[What is expected]
Each line from the one with "[401, 244, 432, 296] (first image)" through the last line of the records must be output exactly, both ends included.

[Stored entries]
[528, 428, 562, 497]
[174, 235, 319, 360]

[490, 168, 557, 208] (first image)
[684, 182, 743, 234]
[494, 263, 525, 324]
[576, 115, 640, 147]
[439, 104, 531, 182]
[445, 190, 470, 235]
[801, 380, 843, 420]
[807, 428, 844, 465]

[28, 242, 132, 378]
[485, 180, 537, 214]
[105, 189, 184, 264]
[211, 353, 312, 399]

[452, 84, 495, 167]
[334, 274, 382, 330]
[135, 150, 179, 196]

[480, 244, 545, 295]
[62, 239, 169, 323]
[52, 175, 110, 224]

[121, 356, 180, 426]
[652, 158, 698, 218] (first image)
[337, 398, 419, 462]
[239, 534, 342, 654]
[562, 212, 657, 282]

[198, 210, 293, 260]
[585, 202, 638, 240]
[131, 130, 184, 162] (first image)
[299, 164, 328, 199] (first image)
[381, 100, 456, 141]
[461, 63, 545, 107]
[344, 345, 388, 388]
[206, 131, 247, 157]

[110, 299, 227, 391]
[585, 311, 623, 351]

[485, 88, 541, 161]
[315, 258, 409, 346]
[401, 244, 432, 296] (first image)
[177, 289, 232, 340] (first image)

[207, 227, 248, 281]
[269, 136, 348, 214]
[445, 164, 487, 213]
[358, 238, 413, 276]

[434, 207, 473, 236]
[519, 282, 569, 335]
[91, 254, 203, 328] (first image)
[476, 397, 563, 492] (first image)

[Reply to the task]
[401, 244, 432, 296] (first image)
[177, 289, 232, 340] (first image)

[207, 227, 248, 281]
[269, 136, 348, 214]
[445, 164, 487, 213]
[358, 238, 413, 276]

[434, 207, 473, 236]
[519, 282, 569, 335]
[91, 254, 203, 328] (first image)
[476, 397, 563, 492] (first image)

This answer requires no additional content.